*EXERCISE GOAL*
Please copy every line with the string "pink" from the entries below.

*MATERIALS PROVIDED*
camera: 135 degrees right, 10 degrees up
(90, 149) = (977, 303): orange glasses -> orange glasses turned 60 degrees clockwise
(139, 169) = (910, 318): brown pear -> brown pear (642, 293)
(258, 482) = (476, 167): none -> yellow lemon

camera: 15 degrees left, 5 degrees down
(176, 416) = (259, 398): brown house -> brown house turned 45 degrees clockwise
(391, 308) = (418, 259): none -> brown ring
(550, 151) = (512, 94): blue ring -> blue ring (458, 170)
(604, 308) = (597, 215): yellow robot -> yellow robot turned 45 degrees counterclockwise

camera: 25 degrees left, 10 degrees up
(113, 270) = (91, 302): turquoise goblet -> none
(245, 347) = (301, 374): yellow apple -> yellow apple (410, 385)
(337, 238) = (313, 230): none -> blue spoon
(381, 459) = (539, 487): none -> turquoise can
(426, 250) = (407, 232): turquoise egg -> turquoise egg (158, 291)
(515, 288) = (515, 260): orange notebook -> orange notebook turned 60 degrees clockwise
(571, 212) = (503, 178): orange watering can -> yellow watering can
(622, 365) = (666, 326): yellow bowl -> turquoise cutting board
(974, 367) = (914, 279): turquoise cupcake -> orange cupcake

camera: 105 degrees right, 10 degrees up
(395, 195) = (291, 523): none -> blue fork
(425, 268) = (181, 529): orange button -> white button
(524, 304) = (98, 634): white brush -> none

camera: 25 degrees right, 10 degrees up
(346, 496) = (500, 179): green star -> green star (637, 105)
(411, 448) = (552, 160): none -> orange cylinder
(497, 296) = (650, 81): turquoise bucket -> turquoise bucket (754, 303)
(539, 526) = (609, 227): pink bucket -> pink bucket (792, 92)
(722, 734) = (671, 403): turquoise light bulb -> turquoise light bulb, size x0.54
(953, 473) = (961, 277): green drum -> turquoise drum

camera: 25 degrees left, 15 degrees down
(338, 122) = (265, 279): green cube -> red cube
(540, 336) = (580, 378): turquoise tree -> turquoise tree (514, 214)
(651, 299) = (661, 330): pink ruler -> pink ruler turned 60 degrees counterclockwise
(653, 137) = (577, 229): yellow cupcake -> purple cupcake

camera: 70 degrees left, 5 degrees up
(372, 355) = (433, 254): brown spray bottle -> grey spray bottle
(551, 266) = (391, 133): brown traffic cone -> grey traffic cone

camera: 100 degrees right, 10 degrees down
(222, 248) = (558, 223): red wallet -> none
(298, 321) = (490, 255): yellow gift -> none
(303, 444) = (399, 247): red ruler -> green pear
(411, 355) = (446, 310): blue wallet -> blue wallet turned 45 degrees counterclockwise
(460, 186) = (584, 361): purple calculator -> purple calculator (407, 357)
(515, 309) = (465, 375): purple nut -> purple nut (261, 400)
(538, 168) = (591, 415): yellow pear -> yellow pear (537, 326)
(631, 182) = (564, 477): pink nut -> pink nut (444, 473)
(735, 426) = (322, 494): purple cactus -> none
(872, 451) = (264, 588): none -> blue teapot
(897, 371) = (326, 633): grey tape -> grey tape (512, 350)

*PROBLEM SOLUTION*
(539, 526) = (609, 227): pink bucket -> pink bucket (792, 92)
(651, 299) = (661, 330): pink ruler -> pink ruler turned 60 degrees counterclockwise
(631, 182) = (564, 477): pink nut -> pink nut (444, 473)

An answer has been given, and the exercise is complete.